◆ **Your assignment**: The listing below is to be copied exactly, with pictures excluded.
##############################
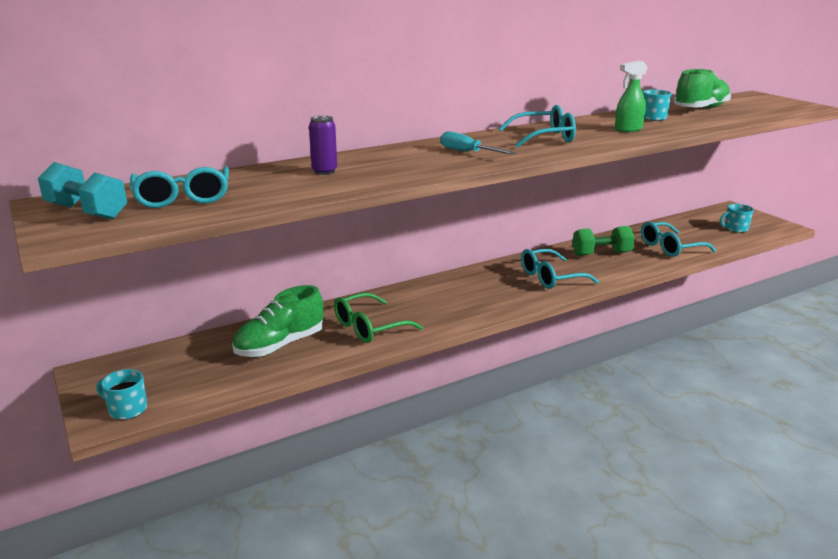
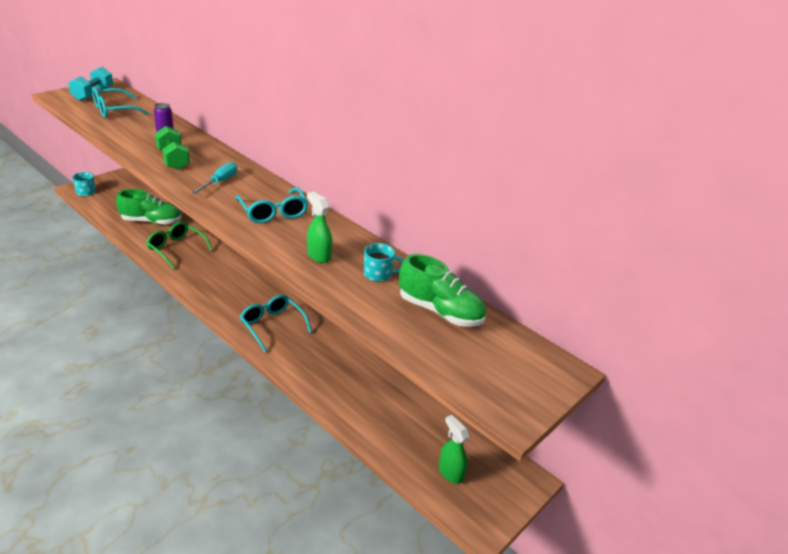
camera: 70 degrees right, 10 degrees up
(280, 345) = (151, 221): green shoe -> green shoe turned 150 degrees clockwise
(601, 254) = (334, 357): green dumbbell -> green dumbbell (173, 159)
(670, 247) = (367, 407): turquoise glasses -> none
(735, 229) = (450, 472): turquoise mug -> green spray bottle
##############################
◆ **Exercise output**:
camera: 70 degrees right, 10 degrees up
(280, 345) = (151, 221): green shoe -> green shoe turned 150 degrees clockwise
(601, 254) = (334, 357): green dumbbell -> green dumbbell (173, 159)
(670, 247) = (367, 407): turquoise glasses -> none
(735, 229) = (450, 472): turquoise mug -> green spray bottle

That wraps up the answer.